EXERCISE OBJECTIVE → Return every record verbatim, omitting all pictures.

DATASET EXCERPTS →
┄┄┄┄┄┄┄┄┄┄

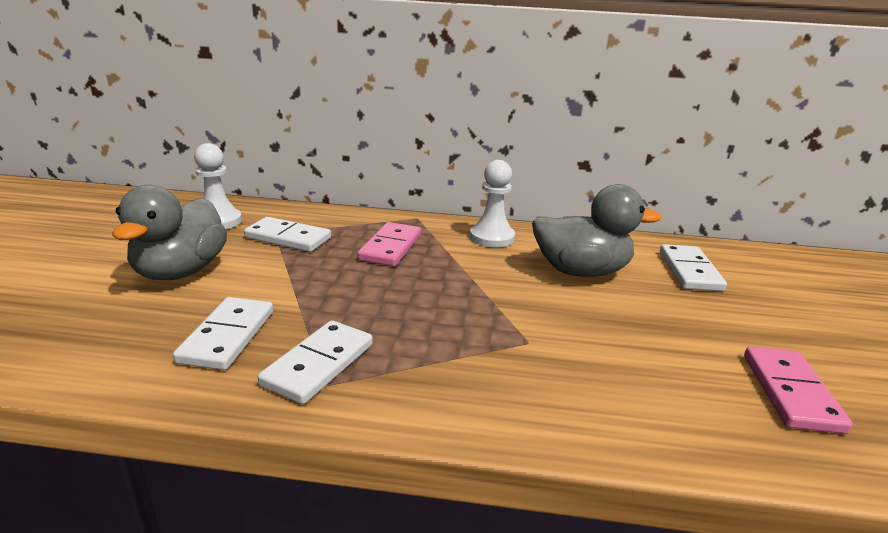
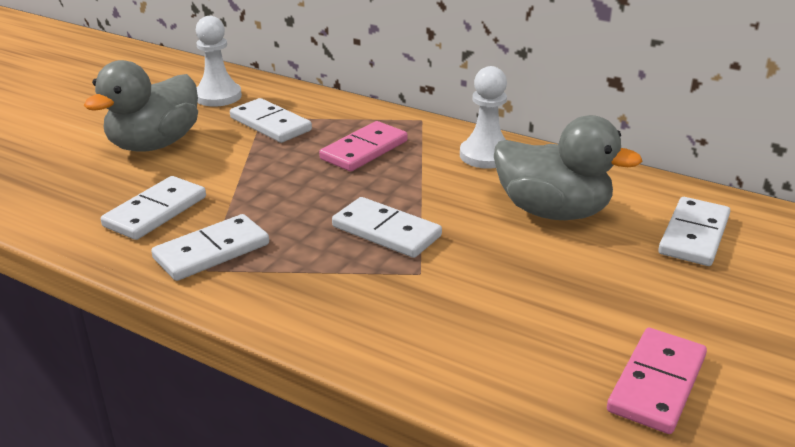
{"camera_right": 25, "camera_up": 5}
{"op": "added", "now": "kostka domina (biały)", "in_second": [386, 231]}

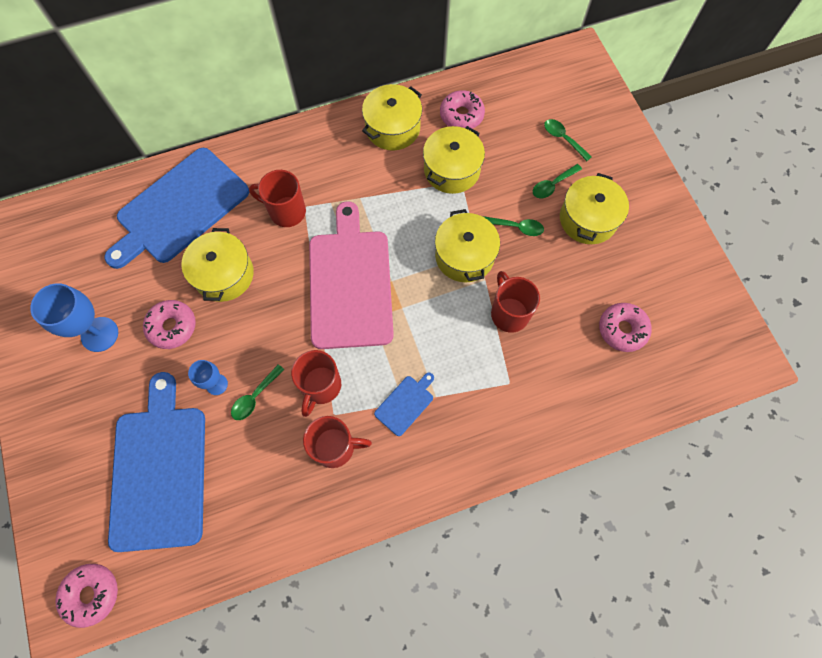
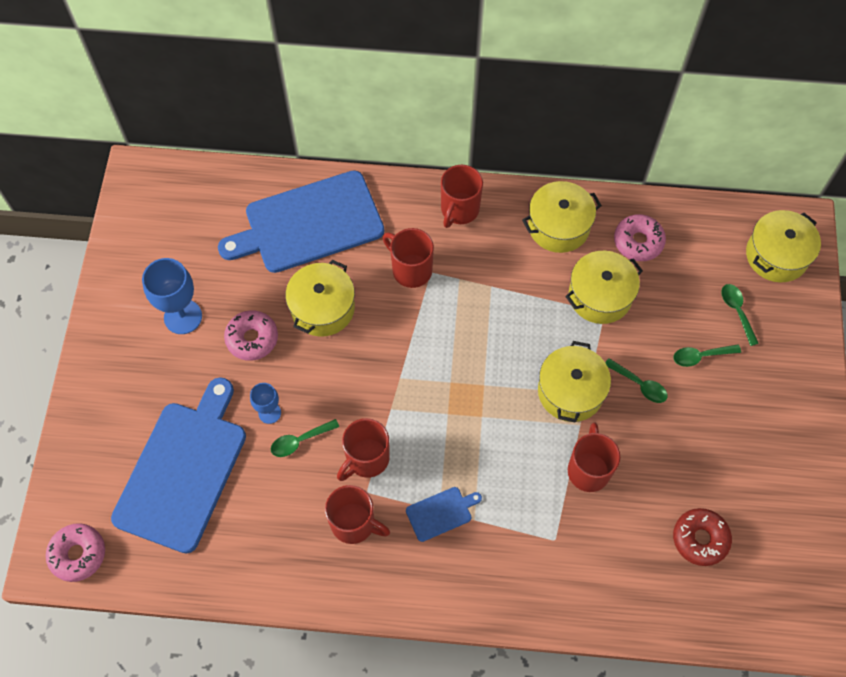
{"camera_right": 25, "camera_up": -5}
{"op": "removed", "was": "deska do krojenia (różowy)", "in_first": [350, 283]}
{"op": "added", "now": "kubek (czerwony)", "in_second": [459, 210]}
{"op": "moved", "was": "garnek (żółty)", "in_first": [588, 219], "in_second": [776, 255]}
{"op": "recoloured", "was": "donut (różowy)", "now": "donut (czerwony)", "in_first": [622, 329], "in_second": [700, 539]}

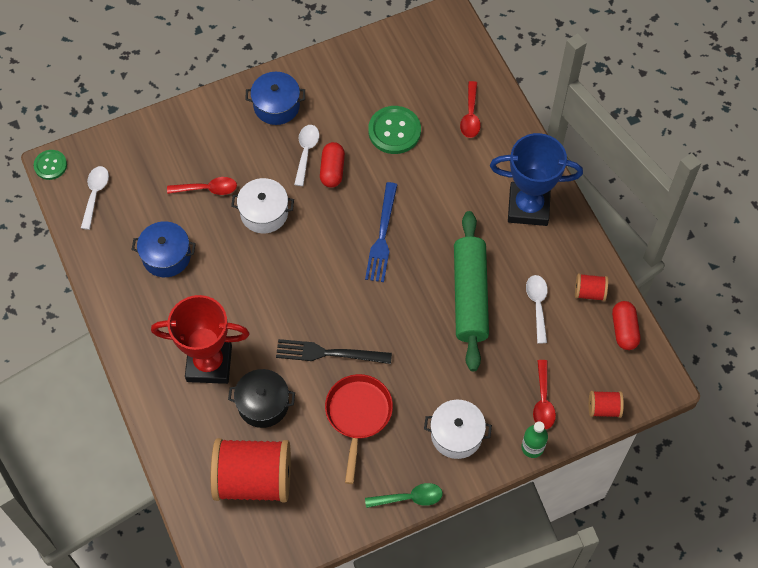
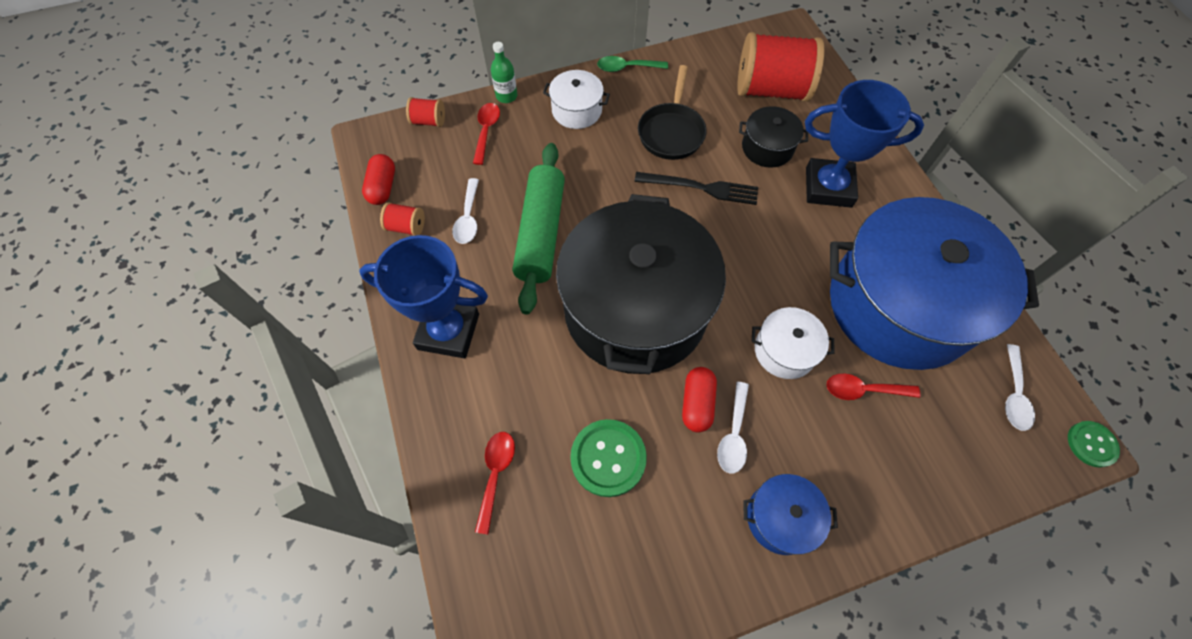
{"camera_right": -175, "camera_up": 0}
{"op": "replaced", "was": "widelec (niebieski)", "now": "garnek (czarny)", "in_first": [382, 236], "in_second": [635, 309]}
{"op": "recoloured", "was": "puchar (czerwony)", "now": "puchar (niebieski)", "in_first": [209, 363], "in_second": [828, 187]}
{"op": "recoloured", "was": "patelnia (czerwony)", "now": "patelnia (czarny)", "in_first": [358, 415], "in_second": [671, 132]}
{"op": "resized", "was": "garnek (niebieski)", "in_first": [166, 256], "in_second": [899, 305], "ratio": 2.4}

┄┄┄┄┄┄┄┄┄┄

RESULT →
{"camera_right": 25, "camera_up": 5}
{"op": "added", "now": "kostka domina (biały)", "in_second": [386, 231]}

{"camera_right": 25, "camera_up": -5}
{"op": "removed", "was": "deska do krojenia (różowy)", "in_first": [350, 283]}
{"op": "added", "now": "kubek (czerwony)", "in_second": [459, 210]}
{"op": "moved", "was": "garnek (żółty)", "in_first": [588, 219], "in_second": [776, 255]}
{"op": "recoloured", "was": "donut (różowy)", "now": "donut (czerwony)", "in_first": [622, 329], "in_second": [700, 539]}

{"camera_right": -175, "camera_up": 0}
{"op": "replaced", "was": "widelec (niebieski)", "now": "garnek (czarny)", "in_first": [382, 236], "in_second": [635, 309]}
{"op": "recoloured", "was": "puchar (czerwony)", "now": "puchar (niebieski)", "in_first": [209, 363], "in_second": [828, 187]}
{"op": "recoloured", "was": "patelnia (czerwony)", "now": "patelnia (czarny)", "in_first": [358, 415], "in_second": [671, 132]}
{"op": "resized", "was": "garnek (niebieski)", "in_first": [166, 256], "in_second": [899, 305], "ratio": 2.4}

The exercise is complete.